** Data to use follows **

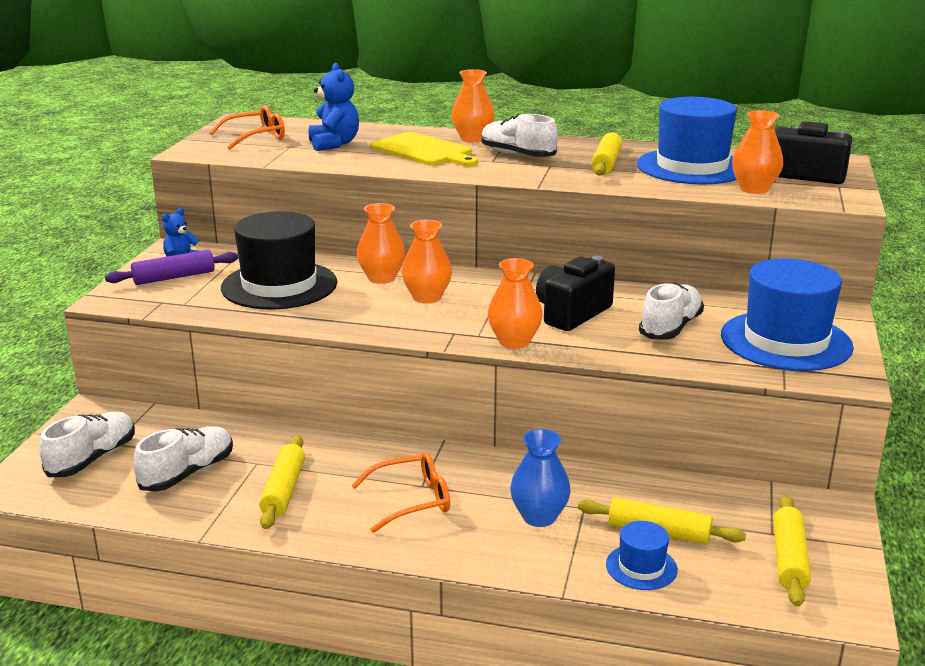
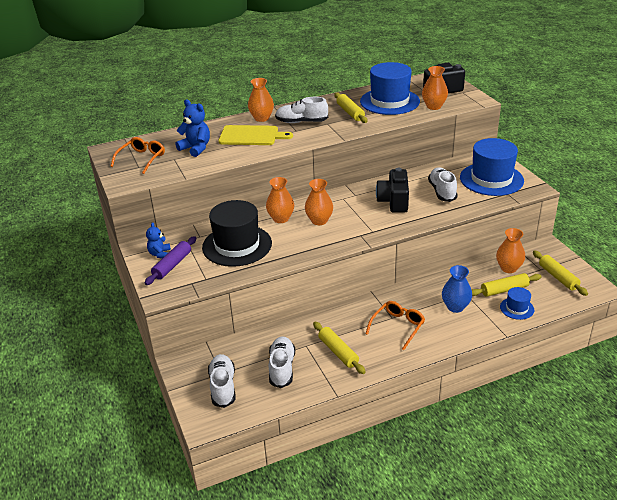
camera: 35 degrees left, 10 degrees up
orange vase [488,258,543,349] -> orange vase moved to [496,228,525,273]

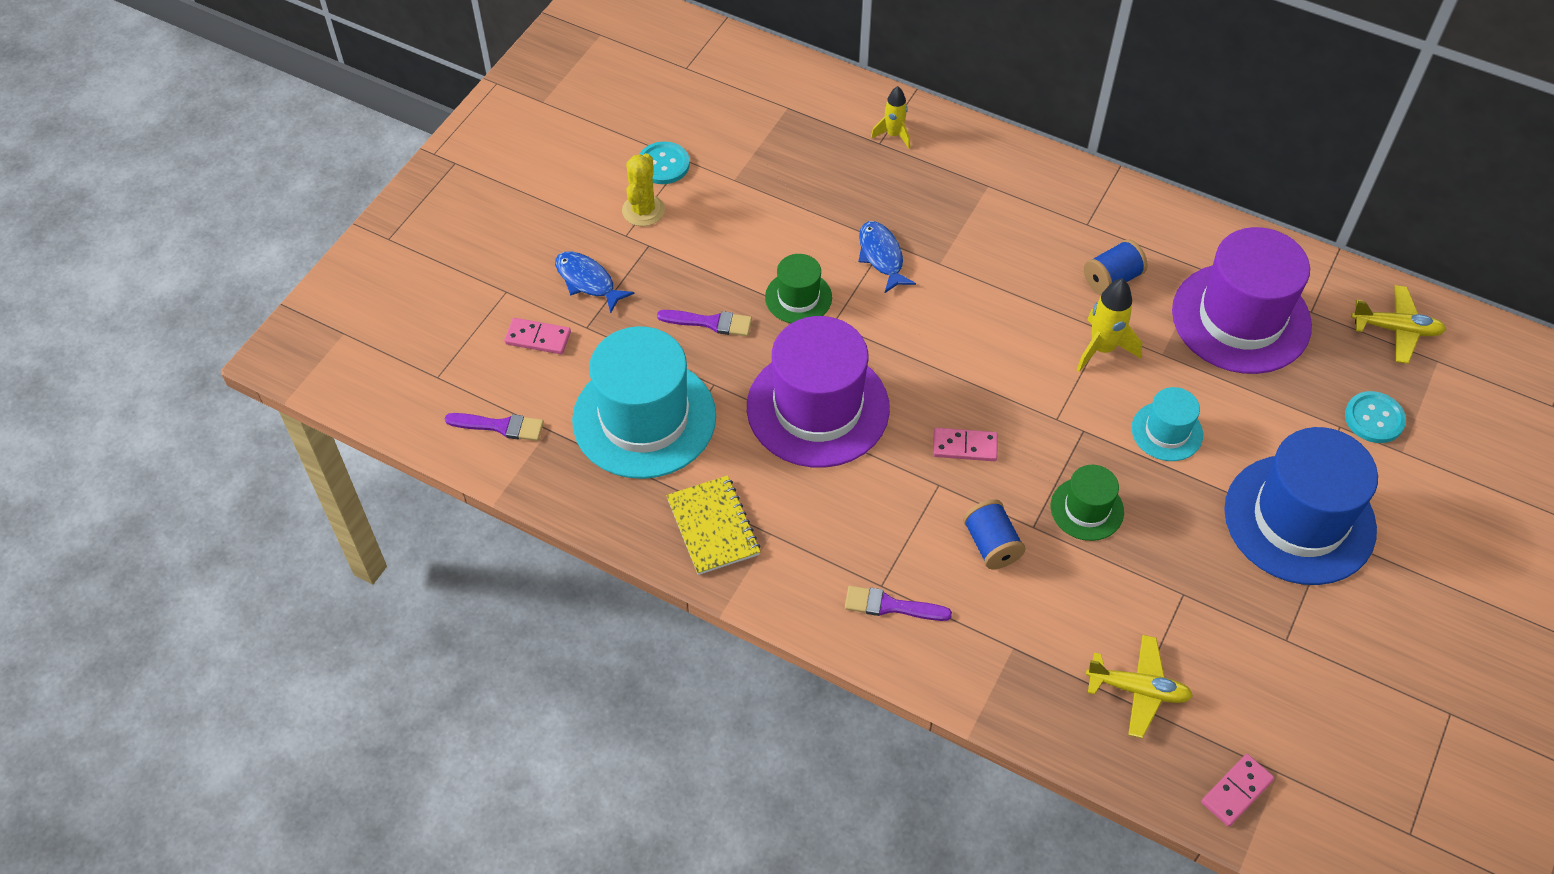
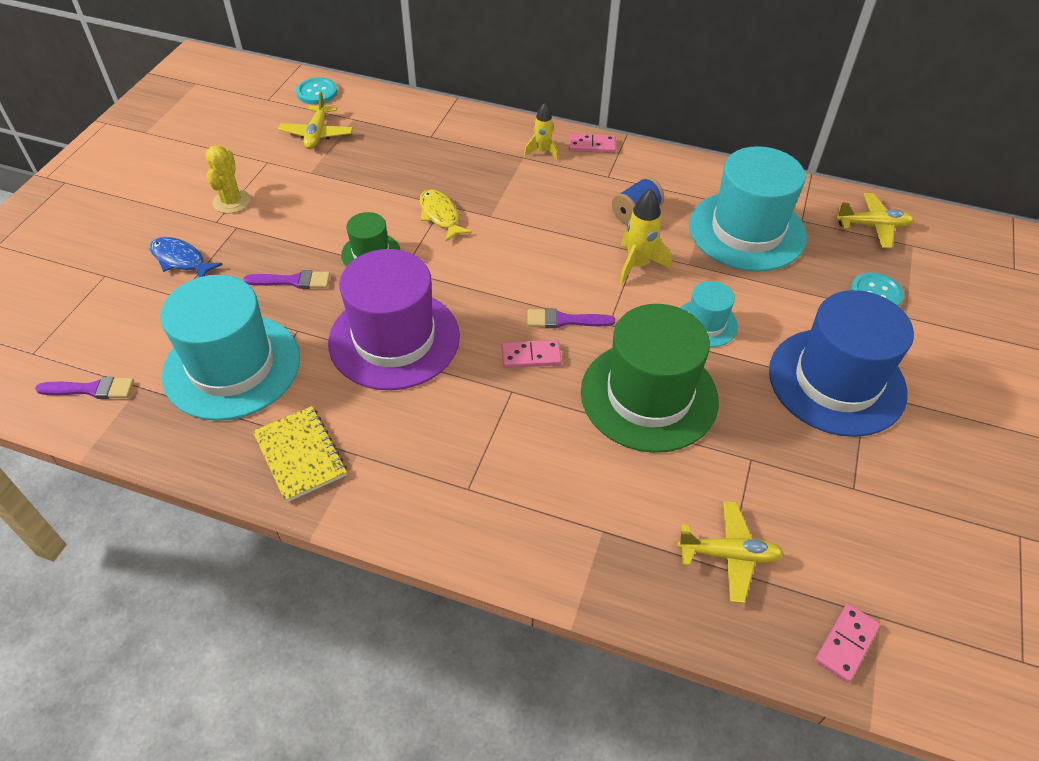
camera: 10 degrees left, 5 degrees down
pink domino [504,318,571,354] -> pink domino moved to [569,133,616,153]
turquoise button [640,142,690,184] -> turquoise button moved to [296,77,338,105]
purple brush [845,586,952,621] -> purple brush moved to [527,308,615,328]
blue fish [858,221,916,293] -> yellow fish [420,189,472,241]
yellow rocket [871,86,910,149] -> yellow rocket moved to [524,103,558,160]
blue spool [963,499,1025,569] -> none
green hat [1051,465,1124,541] -> green hat [581,304,719,453], size x2.03
purple hat [1172,227,1312,374] -> turquoise hat [689,146,807,271]
none -> yellow plane [278,91,353,149]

** End of Data to use **

Please determine how many lines in the entries contain the word "moved" and reply with that figure alone.

5